Problem details: Among the lines of the records below, copy those that hold the word "tenedor".

[Object matching data]
★ ★ ★ ★ ★ ★ ★

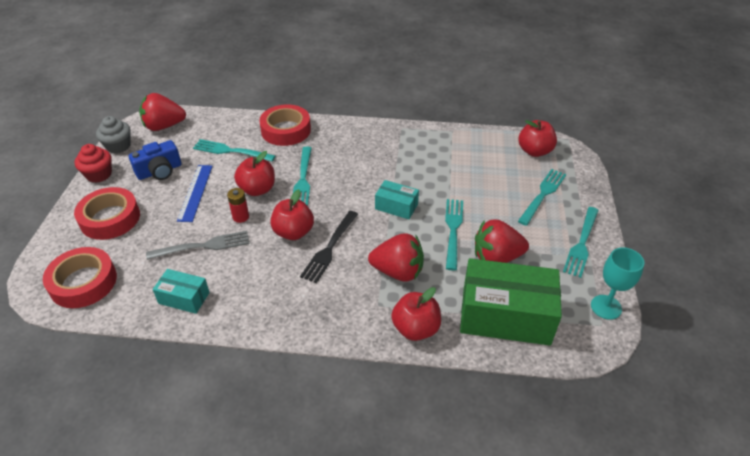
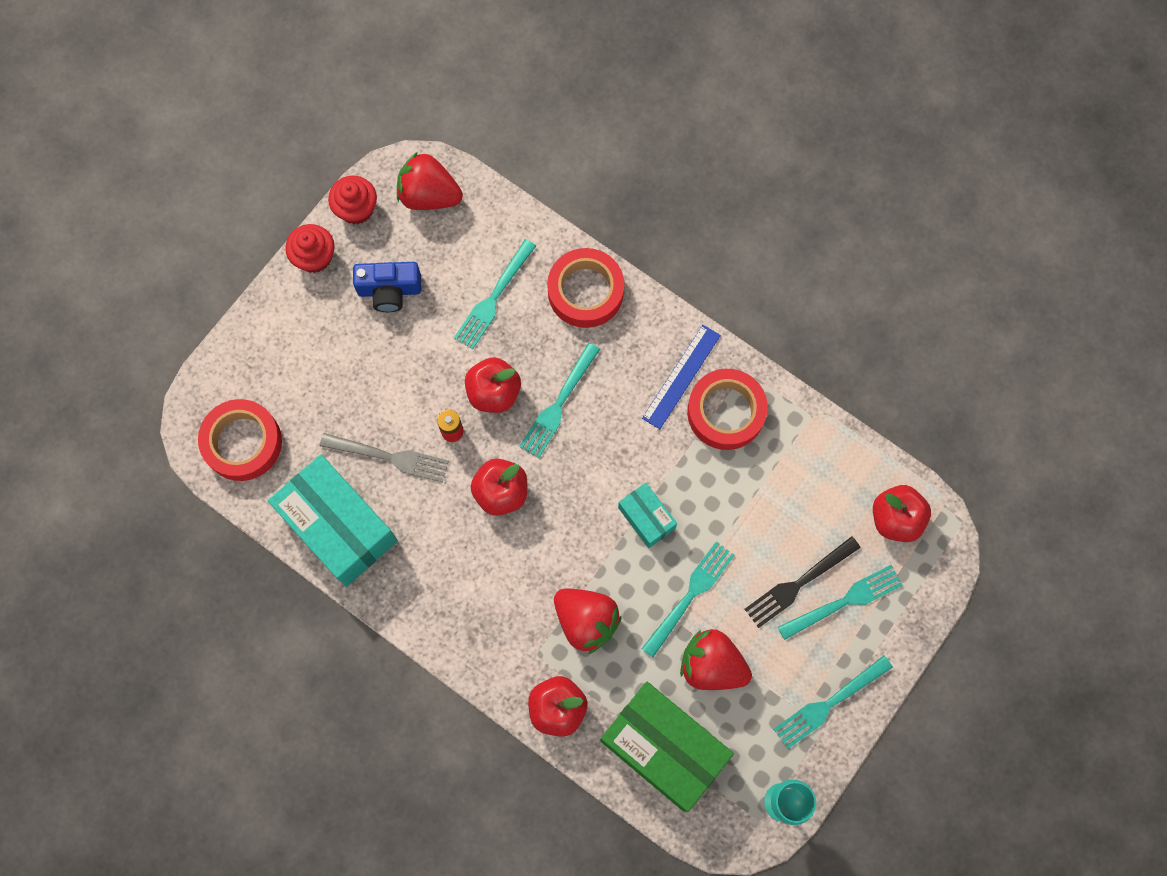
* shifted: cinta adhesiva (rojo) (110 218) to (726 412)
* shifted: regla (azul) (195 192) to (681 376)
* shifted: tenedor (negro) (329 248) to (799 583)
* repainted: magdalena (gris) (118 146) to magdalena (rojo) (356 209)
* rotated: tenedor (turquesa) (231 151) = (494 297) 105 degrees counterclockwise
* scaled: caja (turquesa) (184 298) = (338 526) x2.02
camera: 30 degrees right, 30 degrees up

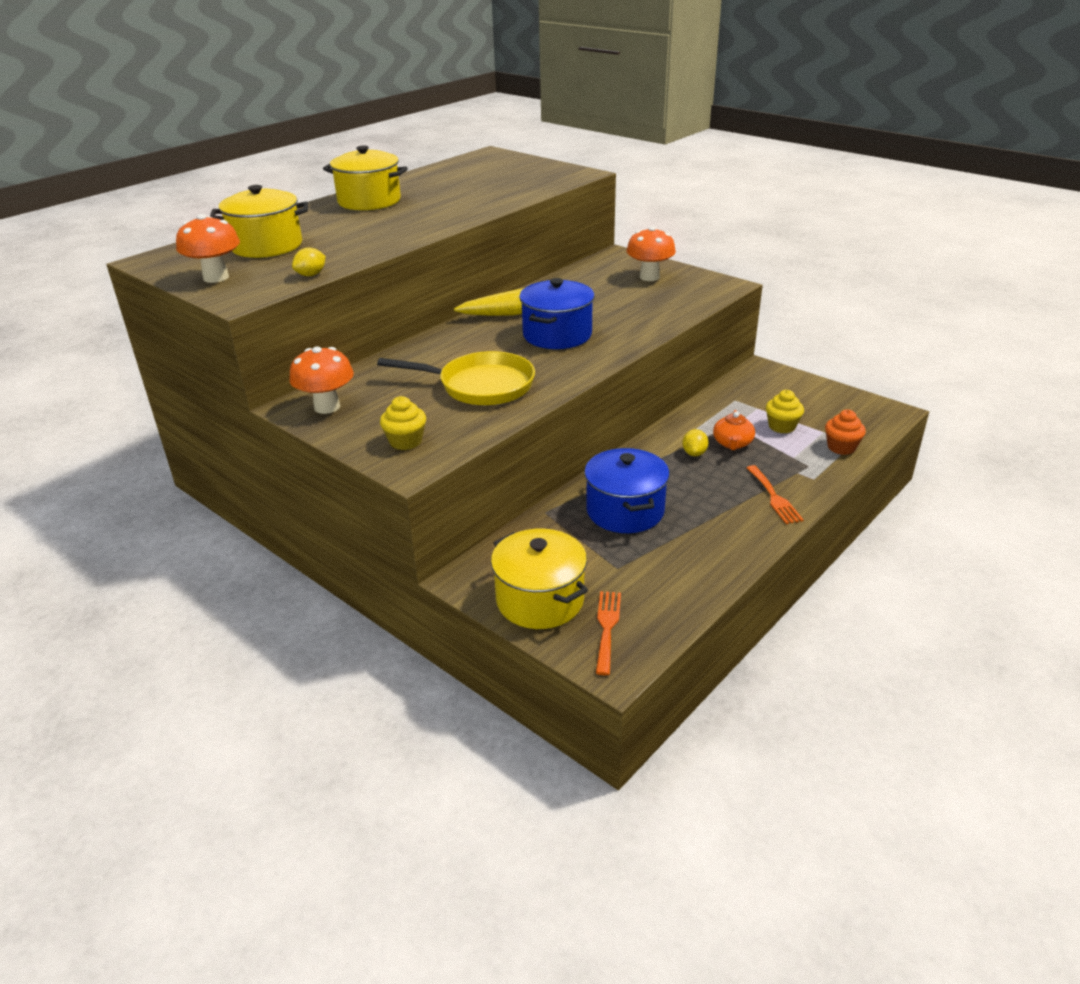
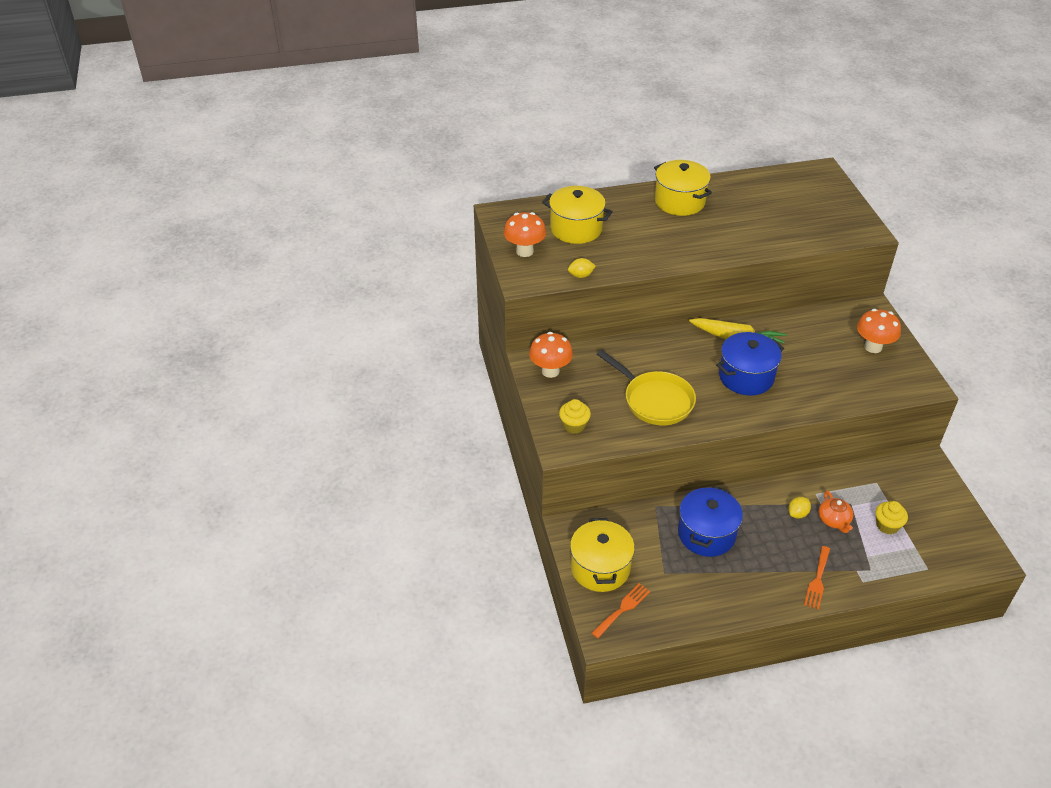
* gone: magdalena (naranja) (841 447)
* rotated: tetera (naranja) (732 443) = (834 520) 60 degrees counterclockwise
camera: 35 degrees right, 10 degrees up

★ ★ ★ ★ ★ ★ ★

Response to this exercise:
* shifted: tenedor (negro) (329 248) to (799 583)
* rotated: tenedor (turquesa) (231 151) = (494 297) 105 degrees counterclockwise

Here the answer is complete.